- _What you will do_
Your response should be an exact transcription of the data, images excluded.

- _Data items_

◇ ◇ ◇ ◇ ◇

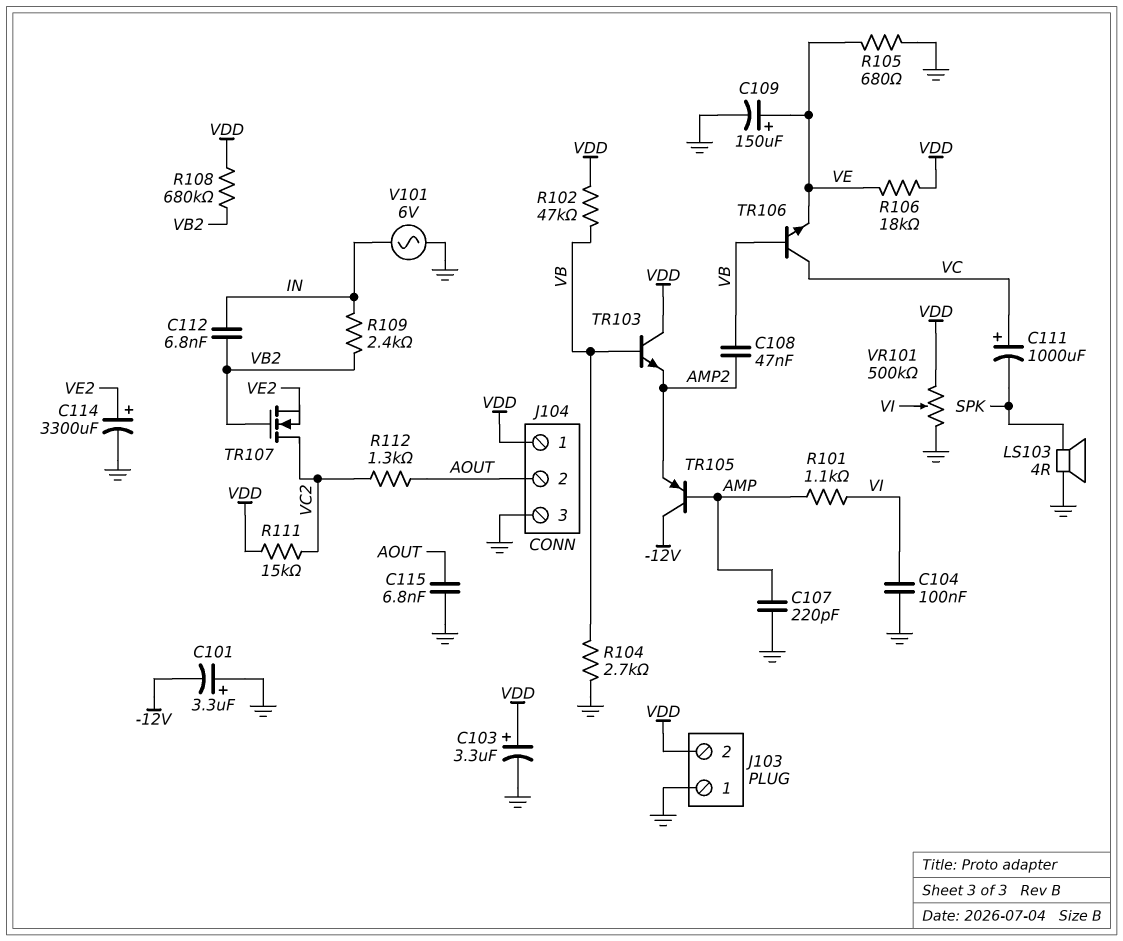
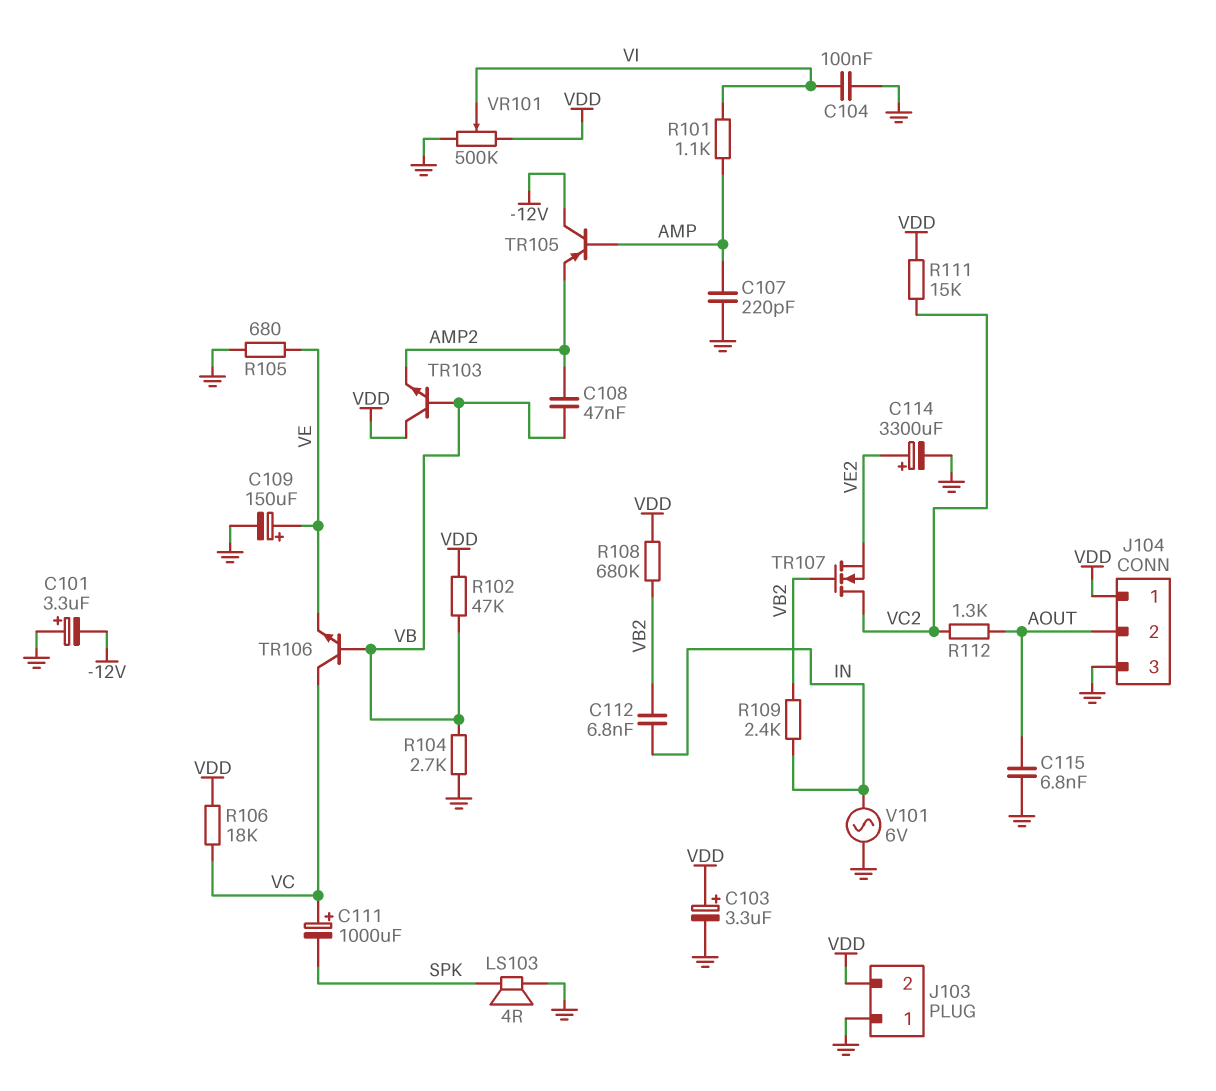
R106: 18k (VDD, VE) -> 18k (VC, VDD)

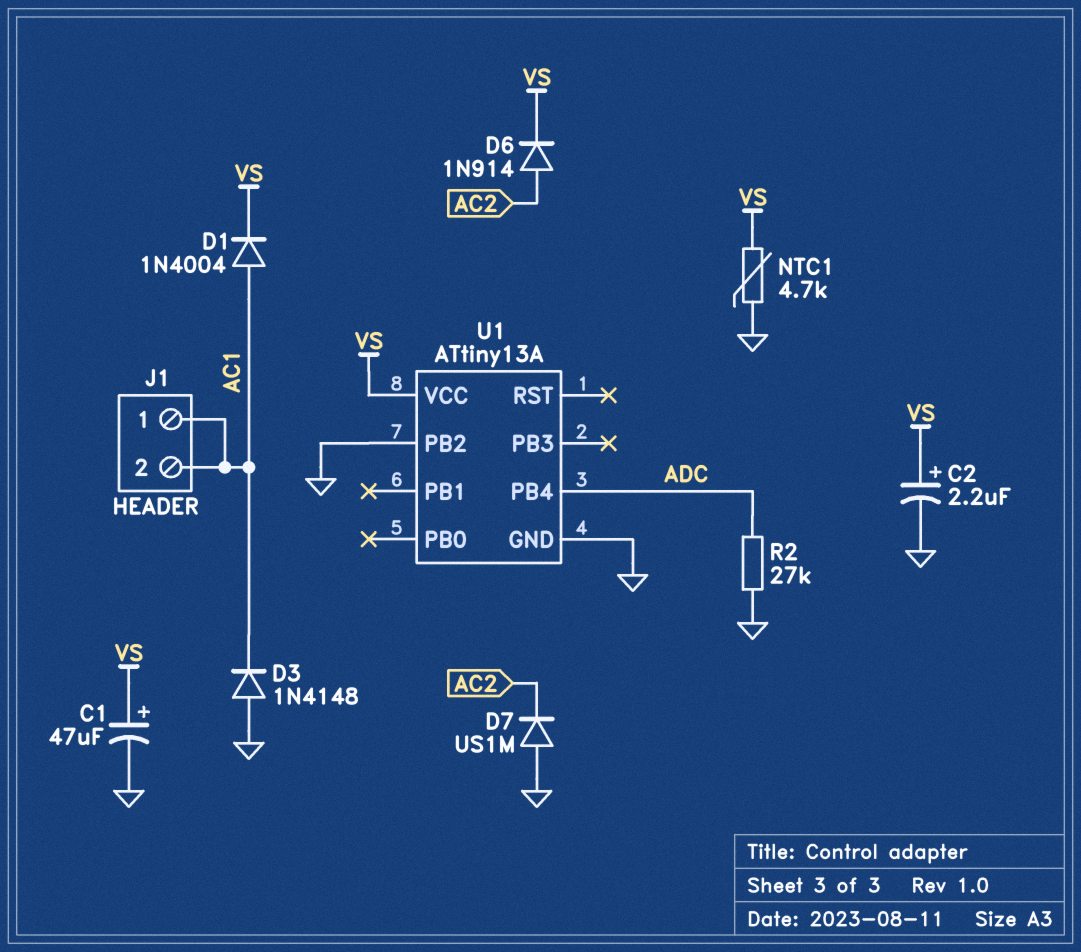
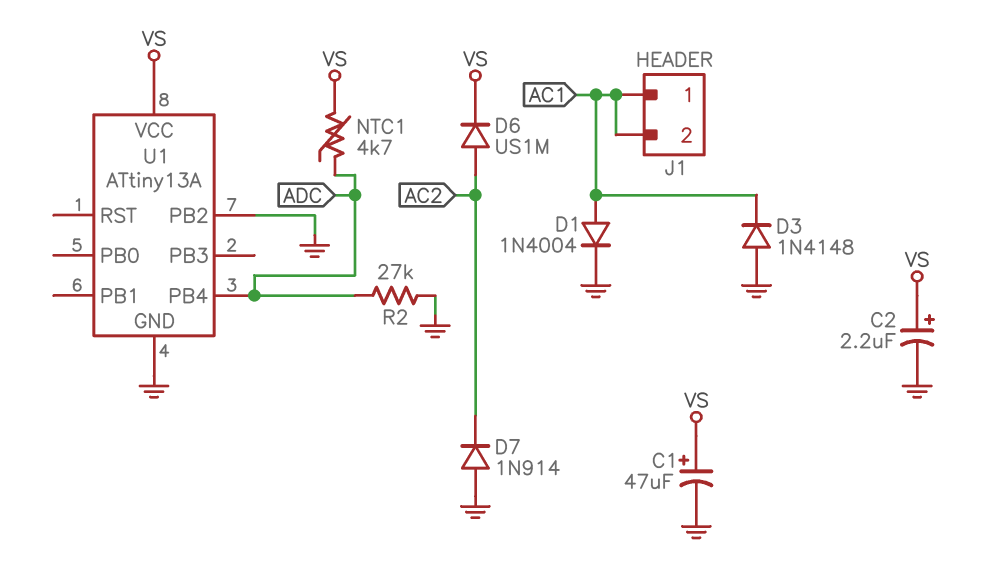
D1: diode 1N4004 (A AC1, K VS) -> diode 1N4004 (A AC1, K GND)
D6: diode 1N914 (A AC2, K VS) -> diode US1M (A AC2, K VS)
D7: diode US1M (A GND, K AC2) -> diode 1N914 (A GND, K AC2)
NTC1: 4.7k (GND, VS) -> 4.7k (ADC, VS)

◇ ◇ ◇ ◇ ◇

- _Response box_
R106: 18k (VDD, VE) -> 18k (VC, VDD)

D1: diode 1N4004 (A AC1, K VS) -> diode 1N4004 (A AC1, K GND)
D6: diode 1N914 (A AC2, K VS) -> diode US1M (A AC2, K VS)
D7: diode US1M (A GND, K AC2) -> diode 1N914 (A GND, K AC2)
NTC1: 4.7k (GND, VS) -> 4.7k (ADC, VS)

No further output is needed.